WHAT TO DO:
What do the lines from the one containing "The bączek [brązowy]" through the end of the listing below say? Restate them word for word and give nothing else.
+ + + + +
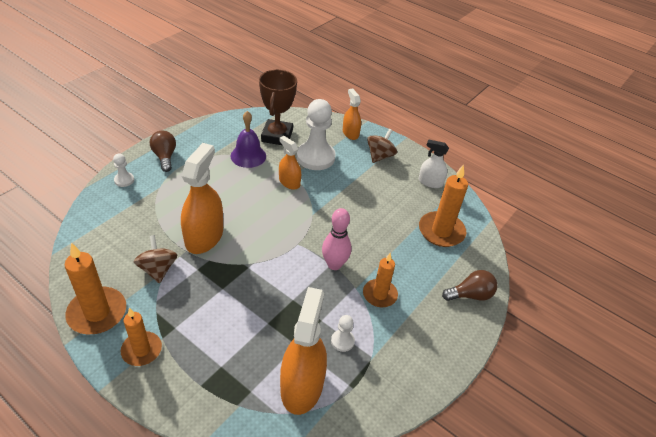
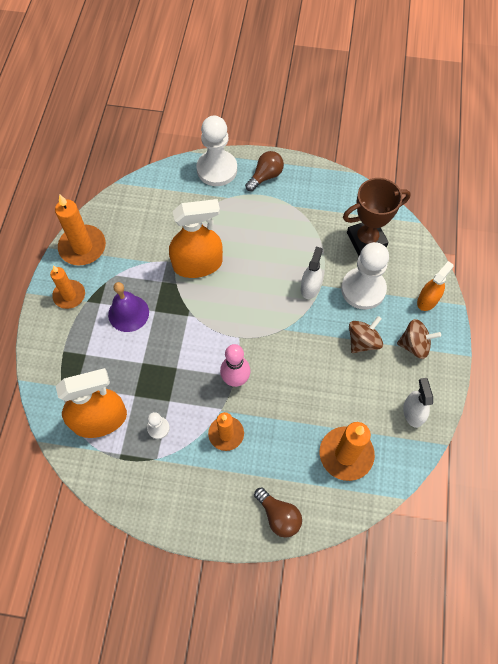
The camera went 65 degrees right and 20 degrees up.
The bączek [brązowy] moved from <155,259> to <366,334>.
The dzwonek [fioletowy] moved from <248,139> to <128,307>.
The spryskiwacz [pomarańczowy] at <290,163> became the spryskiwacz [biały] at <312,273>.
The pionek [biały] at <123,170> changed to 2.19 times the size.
+ + + + +
ANSWER:
The bączek [brązowy] moved from <155,259> to <366,334>.
The dzwonek [fioletowy] moved from <248,139> to <128,307>.
The spryskiwacz [pomarańczowy] at <290,163> became the spryskiwacz [biały] at <312,273>.
The pionek [biały] at <123,170> changed to 2.19 times the size.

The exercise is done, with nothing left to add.